◆ **WORK TASK**: Repeat, please, only the lines from the top of the data down to the line with "none -> cyan brick G4 level 1"; include both of those lines.

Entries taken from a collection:
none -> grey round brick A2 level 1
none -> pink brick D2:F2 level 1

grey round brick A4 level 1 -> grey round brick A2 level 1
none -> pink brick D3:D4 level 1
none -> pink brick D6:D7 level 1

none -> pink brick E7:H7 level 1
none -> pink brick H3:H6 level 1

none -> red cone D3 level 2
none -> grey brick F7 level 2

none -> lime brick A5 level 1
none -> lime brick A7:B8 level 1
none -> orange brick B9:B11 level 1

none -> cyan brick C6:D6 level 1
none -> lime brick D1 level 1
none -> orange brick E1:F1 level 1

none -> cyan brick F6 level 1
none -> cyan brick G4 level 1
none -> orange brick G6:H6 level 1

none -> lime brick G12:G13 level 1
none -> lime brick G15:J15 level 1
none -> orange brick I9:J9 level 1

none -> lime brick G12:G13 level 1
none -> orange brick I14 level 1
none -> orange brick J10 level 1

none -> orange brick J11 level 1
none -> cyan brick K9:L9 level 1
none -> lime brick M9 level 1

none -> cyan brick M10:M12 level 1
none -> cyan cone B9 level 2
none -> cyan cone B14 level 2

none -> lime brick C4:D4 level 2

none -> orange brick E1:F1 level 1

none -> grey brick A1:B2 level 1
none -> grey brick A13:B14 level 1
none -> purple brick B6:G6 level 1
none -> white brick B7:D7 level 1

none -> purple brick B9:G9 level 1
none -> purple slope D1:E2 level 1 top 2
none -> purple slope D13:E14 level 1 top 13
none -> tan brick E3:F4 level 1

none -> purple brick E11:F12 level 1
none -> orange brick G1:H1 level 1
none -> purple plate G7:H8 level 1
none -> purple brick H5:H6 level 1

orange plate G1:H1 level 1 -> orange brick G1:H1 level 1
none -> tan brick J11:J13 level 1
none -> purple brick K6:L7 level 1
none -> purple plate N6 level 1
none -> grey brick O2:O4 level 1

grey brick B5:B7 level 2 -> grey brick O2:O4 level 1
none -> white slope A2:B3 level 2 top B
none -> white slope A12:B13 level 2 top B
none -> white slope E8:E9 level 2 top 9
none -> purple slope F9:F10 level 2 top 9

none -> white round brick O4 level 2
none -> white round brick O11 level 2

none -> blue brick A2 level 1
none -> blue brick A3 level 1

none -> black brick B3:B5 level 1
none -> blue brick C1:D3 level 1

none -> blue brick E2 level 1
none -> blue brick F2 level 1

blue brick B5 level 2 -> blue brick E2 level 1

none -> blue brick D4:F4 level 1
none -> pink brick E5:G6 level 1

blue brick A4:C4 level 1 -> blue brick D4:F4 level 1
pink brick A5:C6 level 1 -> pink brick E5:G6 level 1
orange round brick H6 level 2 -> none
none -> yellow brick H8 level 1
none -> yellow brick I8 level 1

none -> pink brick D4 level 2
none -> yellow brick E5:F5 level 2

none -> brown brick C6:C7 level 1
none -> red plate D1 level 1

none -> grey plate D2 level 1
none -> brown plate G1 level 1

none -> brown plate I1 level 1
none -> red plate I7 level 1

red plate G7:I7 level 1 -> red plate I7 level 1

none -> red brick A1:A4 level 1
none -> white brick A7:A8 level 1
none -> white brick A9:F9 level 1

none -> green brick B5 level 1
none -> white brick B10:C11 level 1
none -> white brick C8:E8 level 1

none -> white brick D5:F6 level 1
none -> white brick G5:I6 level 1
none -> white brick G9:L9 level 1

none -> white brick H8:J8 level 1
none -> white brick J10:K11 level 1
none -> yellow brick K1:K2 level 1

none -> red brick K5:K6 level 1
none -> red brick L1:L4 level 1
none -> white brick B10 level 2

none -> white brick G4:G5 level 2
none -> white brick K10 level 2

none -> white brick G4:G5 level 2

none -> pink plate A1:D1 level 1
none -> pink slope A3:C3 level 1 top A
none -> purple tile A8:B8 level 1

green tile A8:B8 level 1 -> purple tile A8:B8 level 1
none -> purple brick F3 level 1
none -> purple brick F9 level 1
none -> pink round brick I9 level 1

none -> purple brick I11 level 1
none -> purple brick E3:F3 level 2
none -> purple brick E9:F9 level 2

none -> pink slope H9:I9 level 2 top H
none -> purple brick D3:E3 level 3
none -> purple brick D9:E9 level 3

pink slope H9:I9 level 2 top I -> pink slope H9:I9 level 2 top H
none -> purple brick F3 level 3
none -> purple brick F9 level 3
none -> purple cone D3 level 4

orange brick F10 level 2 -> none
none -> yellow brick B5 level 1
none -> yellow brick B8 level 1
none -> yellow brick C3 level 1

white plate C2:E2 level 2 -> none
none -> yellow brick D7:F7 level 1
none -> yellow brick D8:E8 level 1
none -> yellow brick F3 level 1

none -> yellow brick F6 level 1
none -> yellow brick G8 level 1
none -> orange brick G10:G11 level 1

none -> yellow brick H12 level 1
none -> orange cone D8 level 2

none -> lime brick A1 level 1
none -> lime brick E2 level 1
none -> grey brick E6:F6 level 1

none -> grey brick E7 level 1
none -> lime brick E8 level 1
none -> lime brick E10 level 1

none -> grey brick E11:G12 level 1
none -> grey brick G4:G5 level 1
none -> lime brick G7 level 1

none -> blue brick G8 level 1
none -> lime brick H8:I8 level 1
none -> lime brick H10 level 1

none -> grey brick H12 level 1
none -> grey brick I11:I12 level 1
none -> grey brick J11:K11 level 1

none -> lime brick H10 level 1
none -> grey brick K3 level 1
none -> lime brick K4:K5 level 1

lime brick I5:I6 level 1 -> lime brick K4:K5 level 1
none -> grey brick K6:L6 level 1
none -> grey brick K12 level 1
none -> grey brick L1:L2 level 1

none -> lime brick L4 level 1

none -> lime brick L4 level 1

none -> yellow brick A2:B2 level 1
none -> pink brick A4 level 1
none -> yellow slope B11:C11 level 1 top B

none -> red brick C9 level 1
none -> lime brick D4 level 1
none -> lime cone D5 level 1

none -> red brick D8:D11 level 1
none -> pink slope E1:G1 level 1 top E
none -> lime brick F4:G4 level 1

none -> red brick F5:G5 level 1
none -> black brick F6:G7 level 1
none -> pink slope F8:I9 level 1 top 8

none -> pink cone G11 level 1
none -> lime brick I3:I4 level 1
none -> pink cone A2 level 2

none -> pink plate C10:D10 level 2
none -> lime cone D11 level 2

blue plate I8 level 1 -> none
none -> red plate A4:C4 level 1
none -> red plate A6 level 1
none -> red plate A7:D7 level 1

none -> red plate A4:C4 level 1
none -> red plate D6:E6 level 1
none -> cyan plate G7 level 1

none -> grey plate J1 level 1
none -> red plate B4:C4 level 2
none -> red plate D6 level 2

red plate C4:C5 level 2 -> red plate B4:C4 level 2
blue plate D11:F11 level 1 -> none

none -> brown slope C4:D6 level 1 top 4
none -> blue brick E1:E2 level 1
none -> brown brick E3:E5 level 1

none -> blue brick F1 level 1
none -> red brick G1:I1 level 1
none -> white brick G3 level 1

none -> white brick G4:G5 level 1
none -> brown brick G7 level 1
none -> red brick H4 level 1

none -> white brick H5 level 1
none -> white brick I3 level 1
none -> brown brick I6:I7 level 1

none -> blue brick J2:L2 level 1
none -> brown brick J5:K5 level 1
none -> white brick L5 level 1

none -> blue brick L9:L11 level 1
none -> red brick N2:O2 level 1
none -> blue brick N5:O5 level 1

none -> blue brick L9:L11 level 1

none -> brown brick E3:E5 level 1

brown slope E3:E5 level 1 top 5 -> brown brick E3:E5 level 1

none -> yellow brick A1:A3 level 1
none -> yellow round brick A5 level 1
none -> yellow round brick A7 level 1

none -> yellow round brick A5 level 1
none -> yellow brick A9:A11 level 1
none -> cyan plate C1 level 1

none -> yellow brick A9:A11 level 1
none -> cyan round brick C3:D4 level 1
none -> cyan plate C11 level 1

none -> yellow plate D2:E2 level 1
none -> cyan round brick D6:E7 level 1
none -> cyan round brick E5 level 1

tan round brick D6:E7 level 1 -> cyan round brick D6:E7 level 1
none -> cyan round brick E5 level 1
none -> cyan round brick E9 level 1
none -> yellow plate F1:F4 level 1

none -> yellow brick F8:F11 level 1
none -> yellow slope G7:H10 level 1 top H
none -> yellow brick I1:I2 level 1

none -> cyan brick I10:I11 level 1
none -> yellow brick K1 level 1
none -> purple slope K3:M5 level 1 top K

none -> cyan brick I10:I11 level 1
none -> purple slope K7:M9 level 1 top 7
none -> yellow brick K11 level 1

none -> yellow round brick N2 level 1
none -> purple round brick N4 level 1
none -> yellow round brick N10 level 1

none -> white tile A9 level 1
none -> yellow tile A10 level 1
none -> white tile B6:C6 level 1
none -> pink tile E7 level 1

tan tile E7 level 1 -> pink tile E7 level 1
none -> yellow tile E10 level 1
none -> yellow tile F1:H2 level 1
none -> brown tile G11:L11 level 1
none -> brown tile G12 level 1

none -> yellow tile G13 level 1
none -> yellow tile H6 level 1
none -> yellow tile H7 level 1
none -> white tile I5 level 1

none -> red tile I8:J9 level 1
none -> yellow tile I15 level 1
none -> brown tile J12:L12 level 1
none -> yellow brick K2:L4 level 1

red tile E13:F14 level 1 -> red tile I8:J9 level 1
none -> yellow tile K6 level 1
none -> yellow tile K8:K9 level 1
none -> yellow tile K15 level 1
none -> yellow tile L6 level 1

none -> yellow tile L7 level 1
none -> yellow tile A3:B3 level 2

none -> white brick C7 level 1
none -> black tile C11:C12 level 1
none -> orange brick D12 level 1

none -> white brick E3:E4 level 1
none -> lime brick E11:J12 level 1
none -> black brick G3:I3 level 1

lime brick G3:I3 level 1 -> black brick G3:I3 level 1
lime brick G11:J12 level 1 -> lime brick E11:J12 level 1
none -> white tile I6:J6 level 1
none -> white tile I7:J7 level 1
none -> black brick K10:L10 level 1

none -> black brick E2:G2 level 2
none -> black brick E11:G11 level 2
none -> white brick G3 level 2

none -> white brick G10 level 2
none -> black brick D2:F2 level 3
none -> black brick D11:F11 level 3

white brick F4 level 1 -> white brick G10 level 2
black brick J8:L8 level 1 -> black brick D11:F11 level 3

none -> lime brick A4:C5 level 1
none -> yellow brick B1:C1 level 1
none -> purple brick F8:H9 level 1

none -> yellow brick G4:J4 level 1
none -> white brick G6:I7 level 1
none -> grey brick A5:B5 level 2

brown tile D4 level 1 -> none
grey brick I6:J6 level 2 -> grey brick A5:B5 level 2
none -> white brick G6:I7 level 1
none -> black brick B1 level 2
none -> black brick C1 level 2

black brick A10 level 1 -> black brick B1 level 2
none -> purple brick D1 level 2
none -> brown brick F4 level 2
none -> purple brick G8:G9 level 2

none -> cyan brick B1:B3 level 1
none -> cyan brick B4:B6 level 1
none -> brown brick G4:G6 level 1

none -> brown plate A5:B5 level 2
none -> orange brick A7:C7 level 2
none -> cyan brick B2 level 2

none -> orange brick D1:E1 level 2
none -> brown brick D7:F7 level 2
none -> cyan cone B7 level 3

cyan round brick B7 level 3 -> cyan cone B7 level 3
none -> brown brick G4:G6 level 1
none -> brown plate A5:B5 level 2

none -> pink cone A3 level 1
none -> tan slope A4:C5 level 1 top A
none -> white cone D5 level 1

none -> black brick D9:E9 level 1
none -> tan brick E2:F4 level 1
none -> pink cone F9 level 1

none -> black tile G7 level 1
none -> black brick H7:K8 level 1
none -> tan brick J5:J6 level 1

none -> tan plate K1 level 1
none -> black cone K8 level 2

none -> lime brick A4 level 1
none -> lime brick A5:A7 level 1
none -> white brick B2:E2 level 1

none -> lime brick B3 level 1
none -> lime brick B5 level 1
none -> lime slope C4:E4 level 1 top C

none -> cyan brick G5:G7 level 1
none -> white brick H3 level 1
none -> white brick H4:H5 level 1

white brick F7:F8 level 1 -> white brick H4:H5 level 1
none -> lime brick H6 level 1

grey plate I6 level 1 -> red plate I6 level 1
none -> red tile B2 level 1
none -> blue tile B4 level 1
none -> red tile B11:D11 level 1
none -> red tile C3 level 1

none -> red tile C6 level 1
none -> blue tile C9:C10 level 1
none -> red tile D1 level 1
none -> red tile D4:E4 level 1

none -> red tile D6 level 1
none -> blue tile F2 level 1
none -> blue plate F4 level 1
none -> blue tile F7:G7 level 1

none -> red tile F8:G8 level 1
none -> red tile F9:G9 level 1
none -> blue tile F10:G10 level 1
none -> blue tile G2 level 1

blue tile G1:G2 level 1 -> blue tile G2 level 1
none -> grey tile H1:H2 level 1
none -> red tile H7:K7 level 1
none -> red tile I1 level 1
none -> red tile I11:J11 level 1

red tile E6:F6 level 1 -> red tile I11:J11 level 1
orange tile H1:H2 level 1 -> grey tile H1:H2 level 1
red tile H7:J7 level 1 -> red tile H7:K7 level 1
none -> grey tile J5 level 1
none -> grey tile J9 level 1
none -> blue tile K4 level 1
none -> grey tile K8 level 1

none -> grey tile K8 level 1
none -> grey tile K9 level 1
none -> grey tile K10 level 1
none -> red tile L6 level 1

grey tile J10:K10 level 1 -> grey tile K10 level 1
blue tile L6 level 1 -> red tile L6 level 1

◆ **EXERCISE RESULT**:
none -> grey round brick A2 level 1
none -> pink brick D2:F2 level 1

grey round brick A4 level 1 -> grey round brick A2 level 1
none -> pink brick D3:D4 level 1
none -> pink brick D6:D7 level 1

none -> pink brick E7:H7 level 1
none -> pink brick H3:H6 level 1

none -> red cone D3 level 2
none -> grey brick F7 level 2

none -> lime brick A5 level 1
none -> lime brick A7:B8 level 1
none -> orange brick B9:B11 level 1

none -> cyan brick C6:D6 level 1
none -> lime brick D1 level 1
none -> orange brick E1:F1 level 1

none -> cyan brick F6 level 1
none -> cyan brick G4 level 1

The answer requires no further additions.